■ **Assignment**:
Please transcribe every entry below exactly, without including the pictures.

■ **Material supplied**:

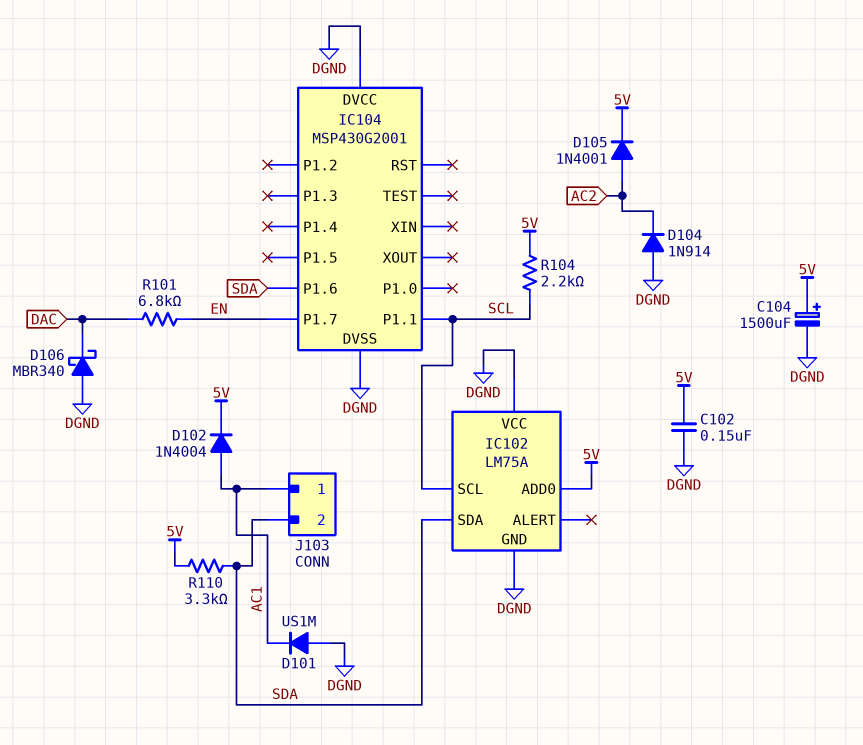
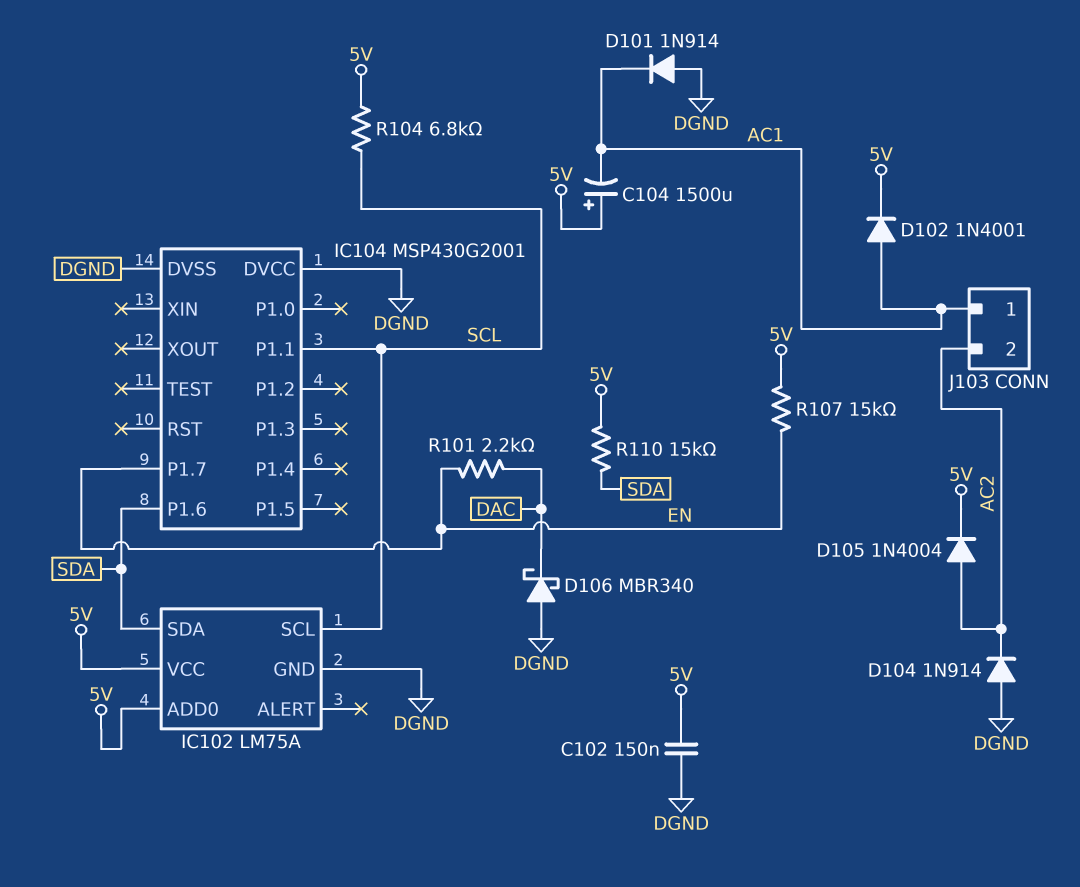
C104: 1500uF (plus 5V, minus DGND) -> 1500uF (plus 5V, minus AC1)
D101: diode US1M (A DGND, K AC1) -> diode 1N914 (A DGND, K AC1)
D102: diode 1N4004 (A AC1, K 5V) -> diode 1N4001 (A AC1, K 5V)
D105: diode 1N4001 (A AC2, K 5V) -> diode 1N4004 (A AC2, K 5V)
IC102 pin VCC: DGND -> 5V
J103 pin 2: SDA -> AC2
R101: 6.8k (DAC, EN) -> 2.2k (DAC, EN)
R104: 2.2k (5V, SCL) -> 6.8k (5V, SCL)
R107: none -> 15k (5V, EN)
R110: 3.3k (5V, SDA) -> 15k (5V, SDA)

■ **Written solution**:
C104: 1500uF (plus 5V, minus DGND) -> 1500uF (plus 5V, minus AC1)
D101: diode US1M (A DGND, K AC1) -> diode 1N914 (A DGND, K AC1)
D102: diode 1N4004 (A AC1, K 5V) -> diode 1N4001 (A AC1, K 5V)
D105: diode 1N4001 (A AC2, K 5V) -> diode 1N4004 (A AC2, K 5V)
IC102 pin VCC: DGND -> 5V
J103 pin 2: SDA -> AC2
R101: 6.8k (DAC, EN) -> 2.2k (DAC, EN)
R104: 2.2k (5V, SCL) -> 6.8k (5V, SCL)
R107: none -> 15k (5V, EN)
R110: 3.3k (5V, SDA) -> 15k (5V, SDA)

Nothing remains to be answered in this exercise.